### TASK MATERIAL ###

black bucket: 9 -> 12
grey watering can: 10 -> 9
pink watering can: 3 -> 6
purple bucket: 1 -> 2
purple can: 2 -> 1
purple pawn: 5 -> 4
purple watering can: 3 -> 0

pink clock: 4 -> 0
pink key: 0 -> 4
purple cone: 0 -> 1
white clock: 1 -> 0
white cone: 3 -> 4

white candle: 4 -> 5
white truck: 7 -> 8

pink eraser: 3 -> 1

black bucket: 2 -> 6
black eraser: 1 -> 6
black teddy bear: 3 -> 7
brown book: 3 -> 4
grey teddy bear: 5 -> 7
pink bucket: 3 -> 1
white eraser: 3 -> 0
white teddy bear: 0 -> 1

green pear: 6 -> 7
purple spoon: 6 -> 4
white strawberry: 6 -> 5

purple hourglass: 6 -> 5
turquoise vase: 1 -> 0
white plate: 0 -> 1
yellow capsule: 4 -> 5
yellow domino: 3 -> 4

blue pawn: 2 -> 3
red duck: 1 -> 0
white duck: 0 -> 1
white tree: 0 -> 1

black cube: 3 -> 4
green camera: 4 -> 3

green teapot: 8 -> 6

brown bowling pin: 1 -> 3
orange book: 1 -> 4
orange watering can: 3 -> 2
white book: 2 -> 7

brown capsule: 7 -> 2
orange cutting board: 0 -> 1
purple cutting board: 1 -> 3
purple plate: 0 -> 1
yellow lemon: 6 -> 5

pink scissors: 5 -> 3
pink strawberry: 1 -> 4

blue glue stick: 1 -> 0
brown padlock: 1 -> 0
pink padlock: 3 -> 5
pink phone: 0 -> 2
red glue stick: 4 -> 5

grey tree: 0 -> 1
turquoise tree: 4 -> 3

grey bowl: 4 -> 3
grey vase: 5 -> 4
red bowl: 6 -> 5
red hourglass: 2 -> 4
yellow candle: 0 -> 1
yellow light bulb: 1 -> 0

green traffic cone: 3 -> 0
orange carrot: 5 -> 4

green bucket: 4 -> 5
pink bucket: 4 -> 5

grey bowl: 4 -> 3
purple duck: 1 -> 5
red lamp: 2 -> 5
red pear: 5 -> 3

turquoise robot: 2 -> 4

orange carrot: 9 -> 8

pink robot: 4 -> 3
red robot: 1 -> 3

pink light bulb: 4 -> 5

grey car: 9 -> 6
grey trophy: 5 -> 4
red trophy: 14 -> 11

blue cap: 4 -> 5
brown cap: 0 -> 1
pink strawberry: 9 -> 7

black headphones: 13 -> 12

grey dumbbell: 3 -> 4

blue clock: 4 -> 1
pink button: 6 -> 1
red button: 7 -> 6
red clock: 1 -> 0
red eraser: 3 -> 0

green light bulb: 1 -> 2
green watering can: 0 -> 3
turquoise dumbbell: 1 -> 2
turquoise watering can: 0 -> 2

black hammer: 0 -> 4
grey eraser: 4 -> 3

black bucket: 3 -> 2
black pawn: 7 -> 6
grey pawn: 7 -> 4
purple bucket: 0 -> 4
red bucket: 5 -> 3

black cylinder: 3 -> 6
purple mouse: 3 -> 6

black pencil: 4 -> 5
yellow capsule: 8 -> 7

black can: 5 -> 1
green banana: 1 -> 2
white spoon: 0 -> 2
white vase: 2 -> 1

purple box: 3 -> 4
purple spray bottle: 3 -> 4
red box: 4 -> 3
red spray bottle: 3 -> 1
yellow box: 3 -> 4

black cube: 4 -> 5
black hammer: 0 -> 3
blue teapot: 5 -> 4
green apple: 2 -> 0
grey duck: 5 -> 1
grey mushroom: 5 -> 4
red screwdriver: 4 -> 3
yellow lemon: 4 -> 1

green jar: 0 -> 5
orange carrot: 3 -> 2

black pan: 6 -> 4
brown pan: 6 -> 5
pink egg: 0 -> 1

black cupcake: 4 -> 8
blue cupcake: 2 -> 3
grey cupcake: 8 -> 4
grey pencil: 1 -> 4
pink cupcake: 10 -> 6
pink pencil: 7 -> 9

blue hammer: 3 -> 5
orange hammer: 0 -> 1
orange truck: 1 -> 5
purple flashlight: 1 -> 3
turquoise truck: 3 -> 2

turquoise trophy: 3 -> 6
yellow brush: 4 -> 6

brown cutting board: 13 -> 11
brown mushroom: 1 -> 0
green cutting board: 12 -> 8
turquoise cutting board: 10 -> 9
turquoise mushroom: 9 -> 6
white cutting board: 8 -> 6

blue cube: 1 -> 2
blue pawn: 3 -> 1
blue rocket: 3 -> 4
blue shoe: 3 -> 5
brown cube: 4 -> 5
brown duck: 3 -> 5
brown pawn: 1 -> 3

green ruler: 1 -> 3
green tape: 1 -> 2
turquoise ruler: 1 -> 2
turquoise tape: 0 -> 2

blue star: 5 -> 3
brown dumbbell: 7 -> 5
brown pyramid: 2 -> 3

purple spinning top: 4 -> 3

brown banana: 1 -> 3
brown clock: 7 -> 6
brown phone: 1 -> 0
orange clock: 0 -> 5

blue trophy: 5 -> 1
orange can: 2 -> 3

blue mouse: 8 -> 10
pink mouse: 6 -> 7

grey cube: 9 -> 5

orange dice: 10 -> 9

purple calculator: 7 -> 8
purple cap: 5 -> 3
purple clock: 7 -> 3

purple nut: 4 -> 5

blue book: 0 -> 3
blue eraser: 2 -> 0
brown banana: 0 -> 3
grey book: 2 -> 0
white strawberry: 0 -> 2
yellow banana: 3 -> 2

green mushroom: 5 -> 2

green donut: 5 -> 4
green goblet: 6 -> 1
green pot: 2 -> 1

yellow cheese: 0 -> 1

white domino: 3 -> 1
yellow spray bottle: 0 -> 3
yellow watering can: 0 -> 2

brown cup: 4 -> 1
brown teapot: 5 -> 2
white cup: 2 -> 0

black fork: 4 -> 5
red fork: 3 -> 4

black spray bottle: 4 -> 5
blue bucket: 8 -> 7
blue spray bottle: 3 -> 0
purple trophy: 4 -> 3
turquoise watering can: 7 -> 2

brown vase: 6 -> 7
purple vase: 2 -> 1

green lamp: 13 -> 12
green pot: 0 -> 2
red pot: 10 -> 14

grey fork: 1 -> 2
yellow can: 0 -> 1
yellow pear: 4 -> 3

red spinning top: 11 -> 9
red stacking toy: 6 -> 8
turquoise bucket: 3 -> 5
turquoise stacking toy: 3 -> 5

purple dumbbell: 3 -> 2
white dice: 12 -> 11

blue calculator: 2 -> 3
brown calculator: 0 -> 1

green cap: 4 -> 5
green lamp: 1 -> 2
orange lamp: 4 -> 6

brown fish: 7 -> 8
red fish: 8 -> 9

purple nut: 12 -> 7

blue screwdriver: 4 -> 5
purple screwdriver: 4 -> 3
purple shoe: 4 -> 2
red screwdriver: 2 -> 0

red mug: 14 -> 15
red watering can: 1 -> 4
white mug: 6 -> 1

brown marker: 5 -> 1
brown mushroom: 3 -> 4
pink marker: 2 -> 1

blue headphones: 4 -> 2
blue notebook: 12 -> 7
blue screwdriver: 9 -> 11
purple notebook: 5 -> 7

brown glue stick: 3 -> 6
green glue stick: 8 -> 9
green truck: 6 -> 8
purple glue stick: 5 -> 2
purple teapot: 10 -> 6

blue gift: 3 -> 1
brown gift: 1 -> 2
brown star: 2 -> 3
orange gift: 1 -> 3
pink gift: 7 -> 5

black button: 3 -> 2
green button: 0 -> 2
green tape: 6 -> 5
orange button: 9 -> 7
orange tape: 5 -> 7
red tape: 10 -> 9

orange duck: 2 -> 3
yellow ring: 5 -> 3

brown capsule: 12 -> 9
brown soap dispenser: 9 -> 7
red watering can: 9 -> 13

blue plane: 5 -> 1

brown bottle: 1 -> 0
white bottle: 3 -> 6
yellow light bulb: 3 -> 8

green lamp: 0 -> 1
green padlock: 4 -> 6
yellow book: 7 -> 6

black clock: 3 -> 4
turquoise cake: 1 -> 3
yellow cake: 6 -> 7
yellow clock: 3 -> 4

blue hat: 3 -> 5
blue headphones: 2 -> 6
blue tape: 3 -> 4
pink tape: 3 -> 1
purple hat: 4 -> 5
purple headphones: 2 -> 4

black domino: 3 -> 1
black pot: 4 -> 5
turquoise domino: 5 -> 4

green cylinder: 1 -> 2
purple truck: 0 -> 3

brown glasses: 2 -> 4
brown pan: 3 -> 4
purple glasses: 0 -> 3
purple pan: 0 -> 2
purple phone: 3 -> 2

###

## EXERCISE REQUIREMENTS
Your task is to copy exactly, and only, the lines from the line with "blue spray bottle: 3 -> 0" through the last line of the entries, both included.

## ANSWER SECTION
blue spray bottle: 3 -> 0
purple trophy: 4 -> 3
turquoise watering can: 7 -> 2

brown vase: 6 -> 7
purple vase: 2 -> 1

green lamp: 13 -> 12
green pot: 0 -> 2
red pot: 10 -> 14

grey fork: 1 -> 2
yellow can: 0 -> 1
yellow pear: 4 -> 3

red spinning top: 11 -> 9
red stacking toy: 6 -> 8
turquoise bucket: 3 -> 5
turquoise stacking toy: 3 -> 5

purple dumbbell: 3 -> 2
white dice: 12 -> 11

blue calculator: 2 -> 3
brown calculator: 0 -> 1

green cap: 4 -> 5
green lamp: 1 -> 2
orange lamp: 4 -> 6

brown fish: 7 -> 8
red fish: 8 -> 9

purple nut: 12 -> 7

blue screwdriver: 4 -> 5
purple screwdriver: 4 -> 3
purple shoe: 4 -> 2
red screwdriver: 2 -> 0

red mug: 14 -> 15
red watering can: 1 -> 4
white mug: 6 -> 1

brown marker: 5 -> 1
brown mushroom: 3 -> 4
pink marker: 2 -> 1

blue headphones: 4 -> 2
blue notebook: 12 -> 7
blue screwdriver: 9 -> 11
purple notebook: 5 -> 7

brown glue stick: 3 -> 6
green glue stick: 8 -> 9
green truck: 6 -> 8
purple glue stick: 5 -> 2
purple teapot: 10 -> 6

blue gift: 3 -> 1
brown gift: 1 -> 2
brown star: 2 -> 3
orange gift: 1 -> 3
pink gift: 7 -> 5

black button: 3 -> 2
green button: 0 -> 2
green tape: 6 -> 5
orange button: 9 -> 7
orange tape: 5 -> 7
red tape: 10 -> 9

orange duck: 2 -> 3
yellow ring: 5 -> 3

brown capsule: 12 -> 9
brown soap dispenser: 9 -> 7
red watering can: 9 -> 13

blue plane: 5 -> 1

brown bottle: 1 -> 0
white bottle: 3 -> 6
yellow light bulb: 3 -> 8

green lamp: 0 -> 1
green padlock: 4 -> 6
yellow book: 7 -> 6

black clock: 3 -> 4
turquoise cake: 1 -> 3
yellow cake: 6 -> 7
yellow clock: 3 -> 4

blue hat: 3 -> 5
blue headphones: 2 -> 6
blue tape: 3 -> 4
pink tape: 3 -> 1
purple hat: 4 -> 5
purple headphones: 2 -> 4

black domino: 3 -> 1
black pot: 4 -> 5
turquoise domino: 5 -> 4

green cylinder: 1 -> 2
purple truck: 0 -> 3

brown glasses: 2 -> 4
brown pan: 3 -> 4
purple glasses: 0 -> 3
purple pan: 0 -> 2
purple phone: 3 -> 2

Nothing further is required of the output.